:: ENTRIES SUPPLIED ::
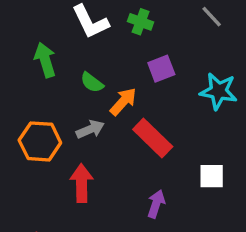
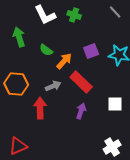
purple square: (161, 69) -> (91, 51), moved
gray arrow: (90, 129) -> (53, 86), moved
purple arrow: (156, 204) -> (81, 111), moved

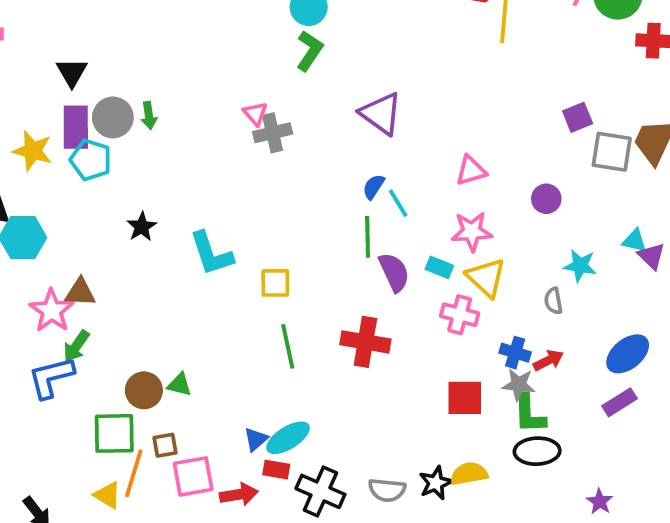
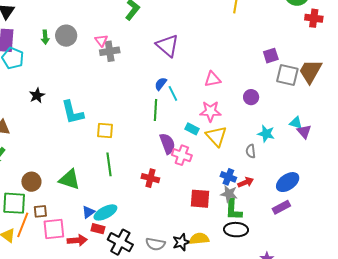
gray circle: (113, 117) -> (66, 36), moved
purple semicircle: (394, 272) -> (167, 144), moved
pink cross: (460, 315) -> (182, 155), moved
red cross: (365, 342) -> (150, 178), moved, size x0.7
green triangle: (179, 385) -> (69, 180), moved, size x1.6

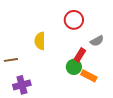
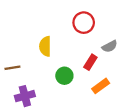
green circle: (74, 67) -> (64, 76), moved
orange rectangle: (89, 76) -> (101, 86), turned -63

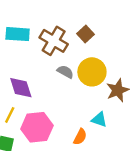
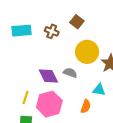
brown cross: (54, 41) -> (52, 31), size x0.6
gray semicircle: (65, 72) -> (70, 73), moved
purple diamond: (21, 88) -> (48, 76), moved

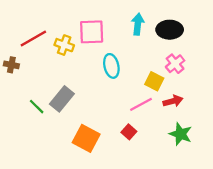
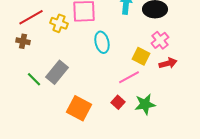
brown cross: (11, 65) -> (23, 41), moved
red arrow: (173, 101) -> (168, 63), moved
green star: (181, 134) -> (145, 104), moved, turned -30

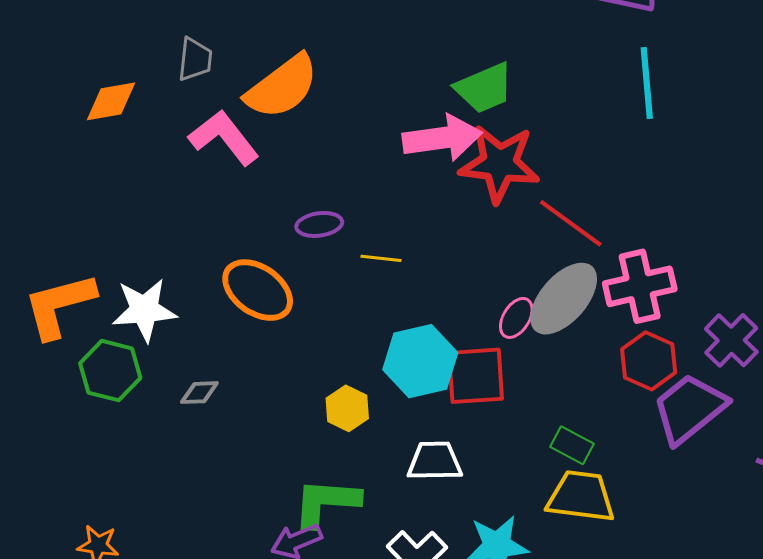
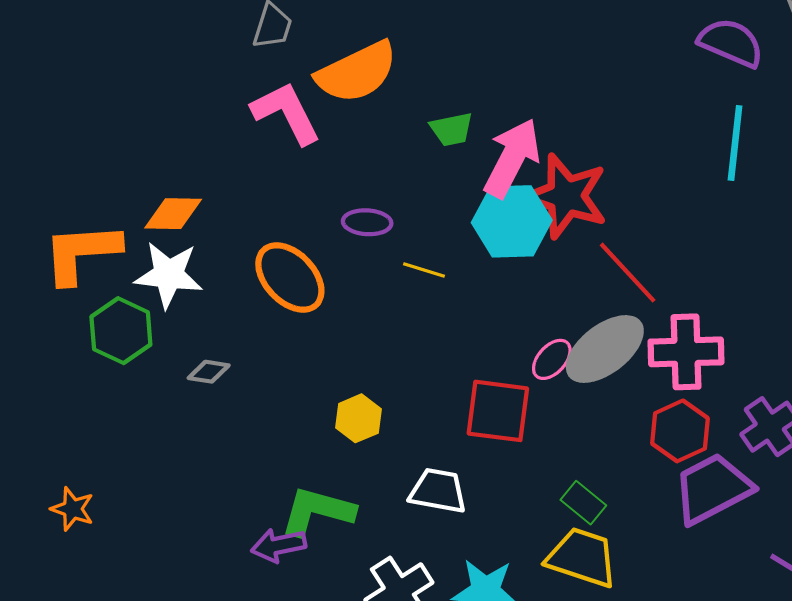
green trapezoid: (484, 88) -> (452, 129), moved, size x0.7
orange diamond: (111, 101) -> (173, 214), moved
pink arrow: (442, 138) -> (512, 158), turned -66
cyan hexagon: (420, 361) -> (512, 221), moved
:::
> _WORK ITEM_
There should be an exact restatement of the lines from the line with "brown cross: (11, 65) -> (23, 41), moved" through the last line of the entries above, and no pictures in it.

> _EXERCISE SOLUTION_
brown cross: (11, 65) -> (23, 41), moved
red arrow: (173, 101) -> (168, 63), moved
green star: (181, 134) -> (145, 104), moved, turned -30

green trapezoid: (484, 88) -> (452, 129), moved, size x0.7
orange diamond: (111, 101) -> (173, 214), moved
pink arrow: (442, 138) -> (512, 158), turned -66
cyan hexagon: (420, 361) -> (512, 221), moved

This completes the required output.